SOURCE MATERIAL
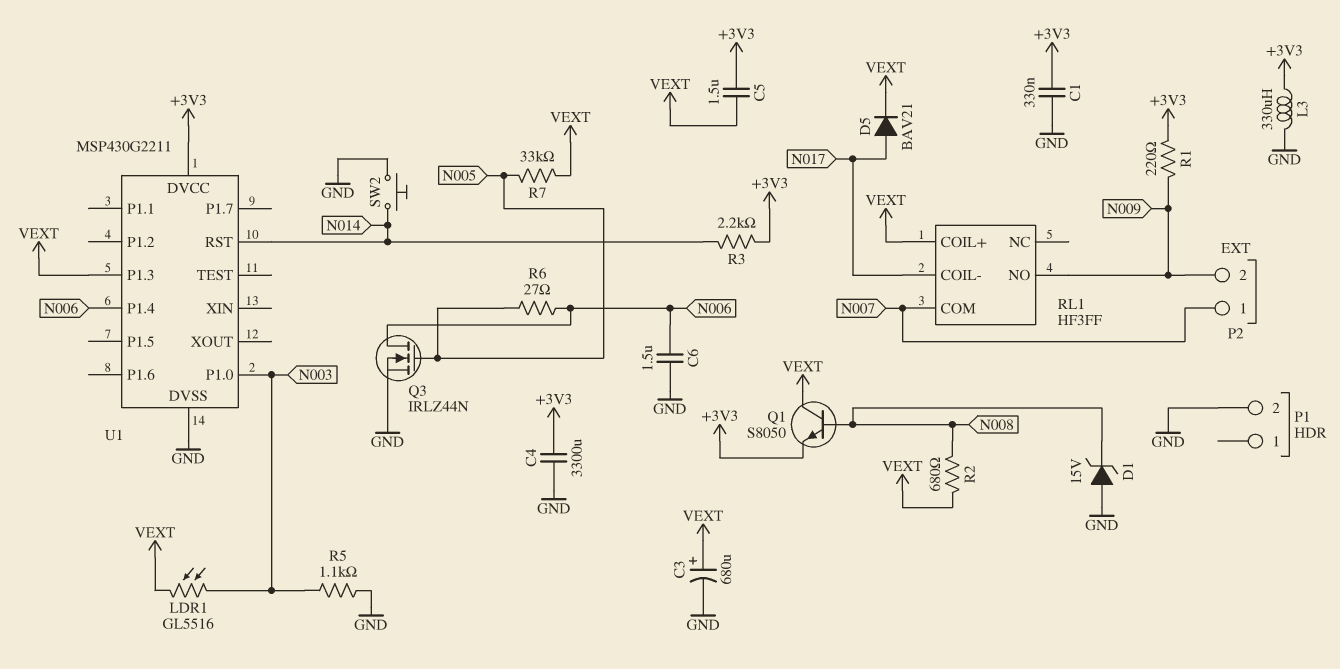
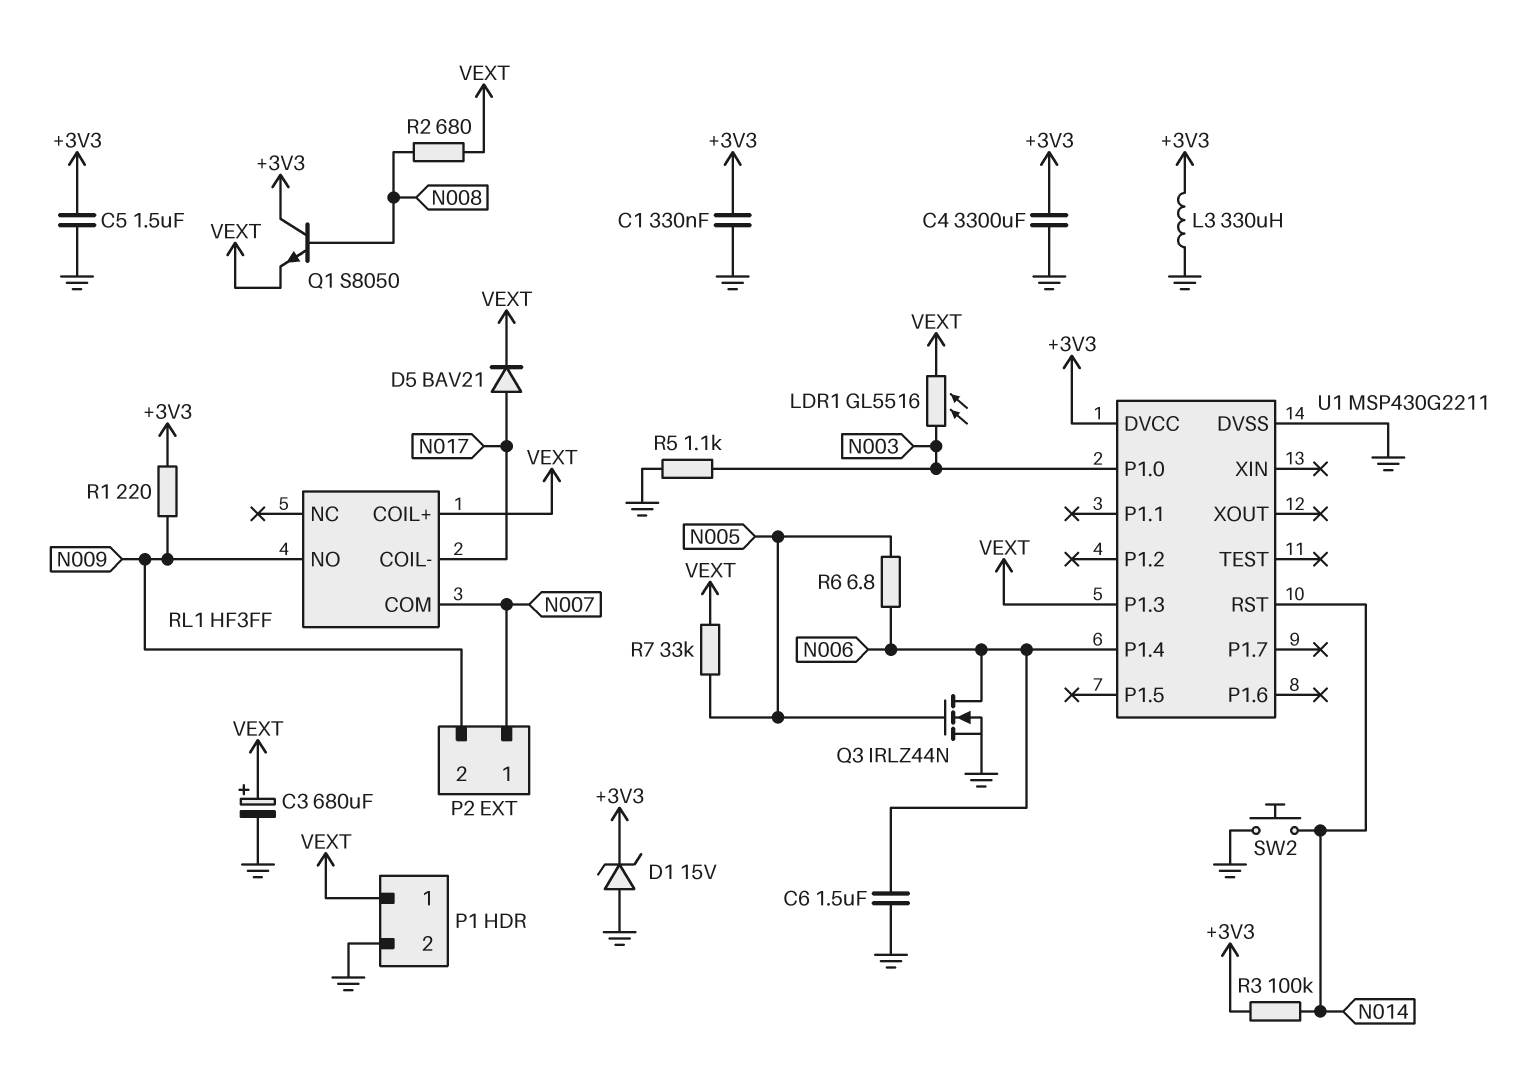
C5: 1.5uF (+3V3, VEXT) -> 1.5uF (+3V3, GND)
D1: zener 15V (A GND, K N008) -> zener 15V (A GND, K +3V3)
P1 pin 1: none -> VEXT
Q1: NPN S8050 (B N008, C VEXT, E +3V3) -> NPN S8050 (B N008, C +3V3, E VEXT)
R3: 2.2k (+3V3, N014) -> 100k (+3V3, N014)
R6: 27 (N005, N006) -> 6.8 (N005, N006)

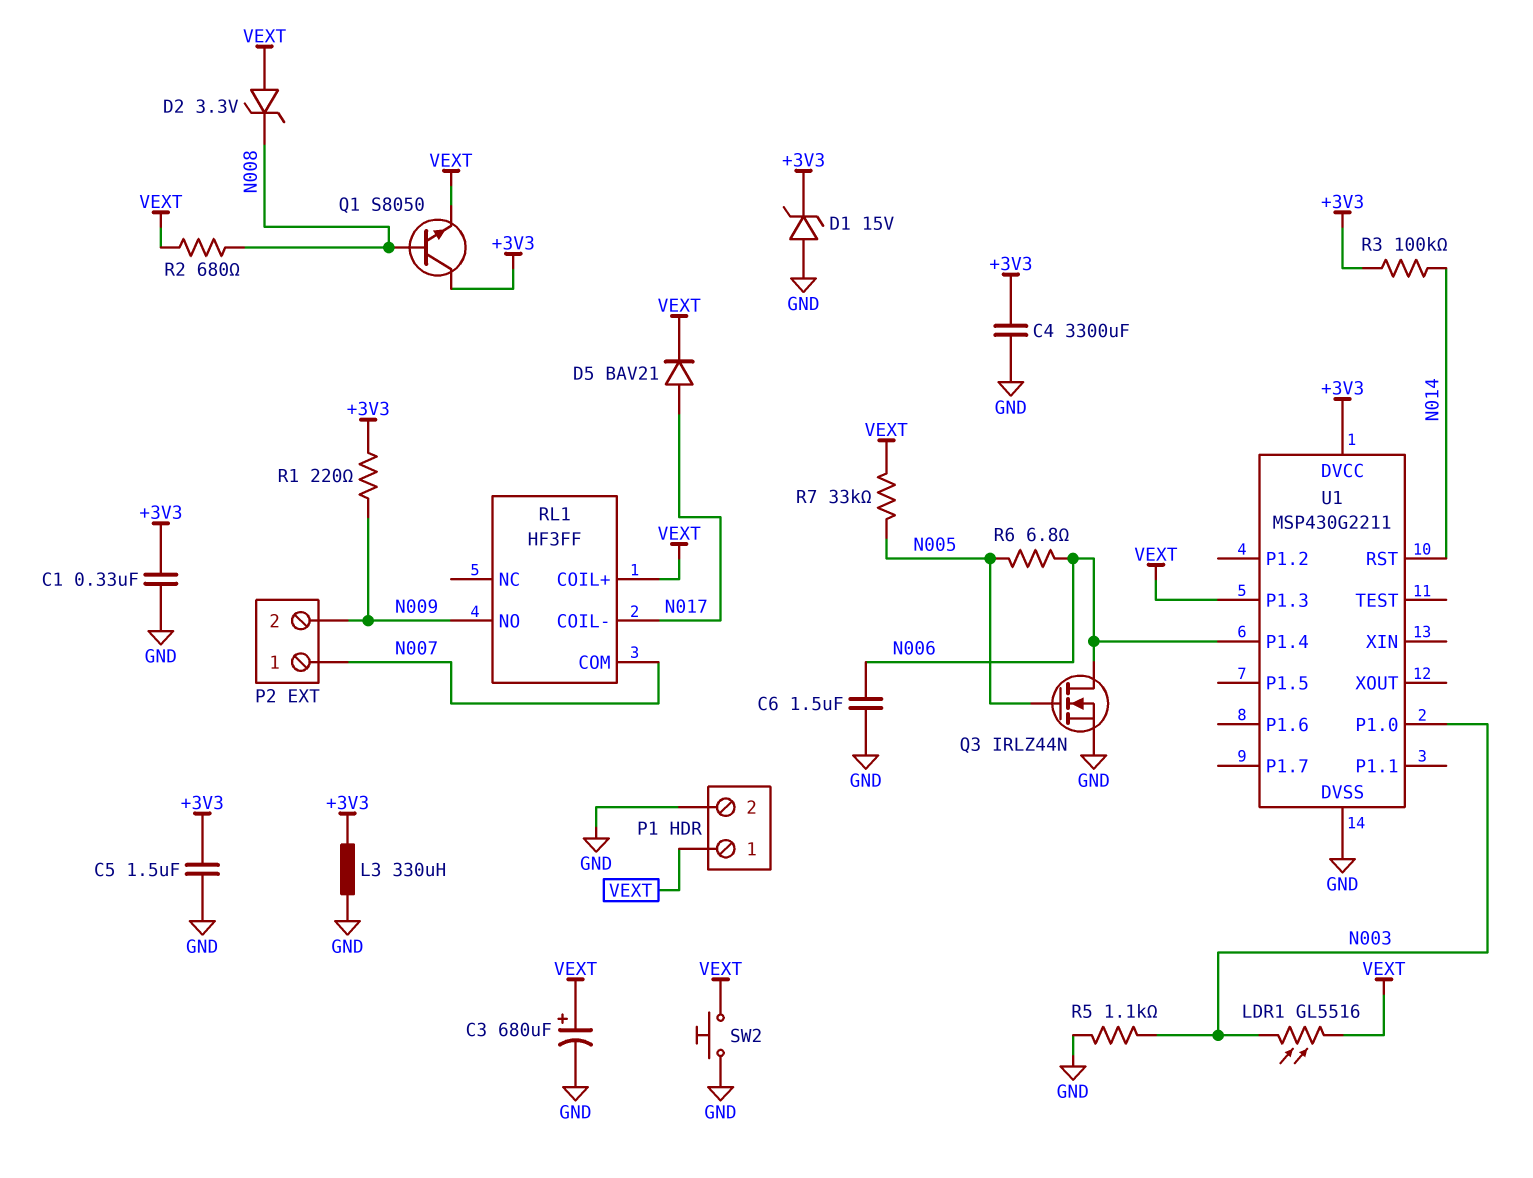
D2: none -> zener 3.3V (A VEXT, K N008)
SW2: button (GND, N014) -> button (GND, VEXT)

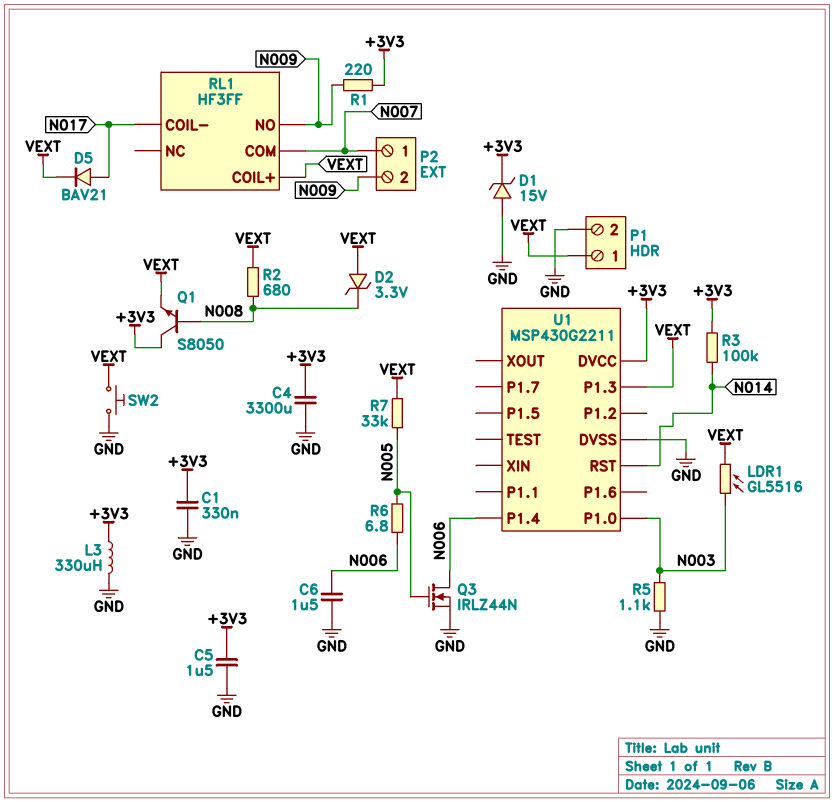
C3: 680uF (plus VEXT, minus GND) -> none

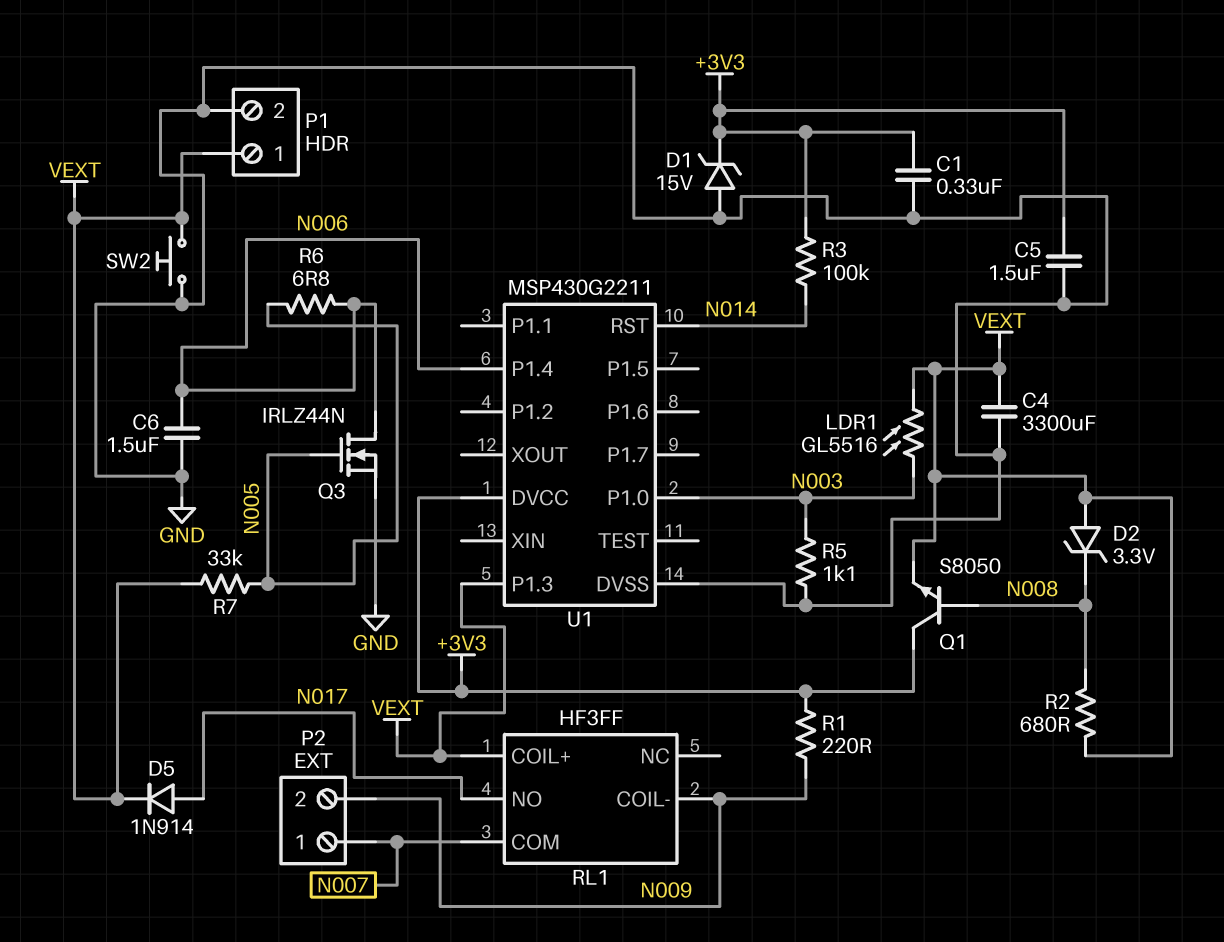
C4: 3300uF (+3V3, GND) -> 3300uF (GND, VEXT)
D5: diode BAV21 (A N017, K VEXT) -> diode 1N914 (A N017, K VEXT)
L3: 330uH (+3V3, GND) -> none
RL1 pin COIL-: N017 -> N009
RL1 pin NO: N009 -> N017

EXERCISE DIRECTIONS
Start with the line above containing "D1: zener 15V" and end with the line containing "SW2: button (GND, N014) -> button (GND, VEXT)". Set down that stretch exactly, without any pictures.

ANSWER SPACE
D1: zener 15V (A GND, K N008) -> zener 15V (A GND, K +3V3)
P1 pin 1: none -> VEXT
Q1: NPN S8050 (B N008, C VEXT, E +3V3) -> NPN S8050 (B N008, C +3V3, E VEXT)
R3: 2.2k (+3V3, N014) -> 100k (+3V3, N014)
R6: 27 (N005, N006) -> 6.8 (N005, N006)

D2: none -> zener 3.3V (A VEXT, K N008)
SW2: button (GND, N014) -> button (GND, VEXT)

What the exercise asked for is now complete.